*Work task*. Look below for the line that contains "- move: royal blue carton (2nd from left)", then copy it and each following line exactly, through and including the line that contains "- move: rosy fairy cake (4th from left)".

*Material shown*.
***

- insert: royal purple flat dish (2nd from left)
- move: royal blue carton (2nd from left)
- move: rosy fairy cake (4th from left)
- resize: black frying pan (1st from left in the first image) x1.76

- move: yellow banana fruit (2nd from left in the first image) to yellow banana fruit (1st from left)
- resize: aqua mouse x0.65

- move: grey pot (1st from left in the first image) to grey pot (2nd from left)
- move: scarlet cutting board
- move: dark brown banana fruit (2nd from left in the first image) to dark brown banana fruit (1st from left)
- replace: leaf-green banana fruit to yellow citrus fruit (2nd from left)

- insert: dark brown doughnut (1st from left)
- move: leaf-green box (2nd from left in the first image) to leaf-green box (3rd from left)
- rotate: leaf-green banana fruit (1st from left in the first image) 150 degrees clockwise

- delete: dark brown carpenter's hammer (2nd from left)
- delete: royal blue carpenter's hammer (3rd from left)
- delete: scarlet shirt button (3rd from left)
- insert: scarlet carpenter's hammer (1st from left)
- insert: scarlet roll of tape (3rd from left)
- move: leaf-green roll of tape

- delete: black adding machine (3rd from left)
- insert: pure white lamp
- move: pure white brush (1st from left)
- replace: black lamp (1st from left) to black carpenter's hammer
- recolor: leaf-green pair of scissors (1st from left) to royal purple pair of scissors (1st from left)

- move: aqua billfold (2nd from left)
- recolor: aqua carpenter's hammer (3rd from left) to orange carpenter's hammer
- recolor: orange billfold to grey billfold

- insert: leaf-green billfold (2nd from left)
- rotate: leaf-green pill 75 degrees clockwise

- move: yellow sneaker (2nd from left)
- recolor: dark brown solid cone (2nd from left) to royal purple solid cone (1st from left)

***

*Answer below*.
- move: royal blue carton (2nd from left)
- move: rosy fairy cake (4th from left)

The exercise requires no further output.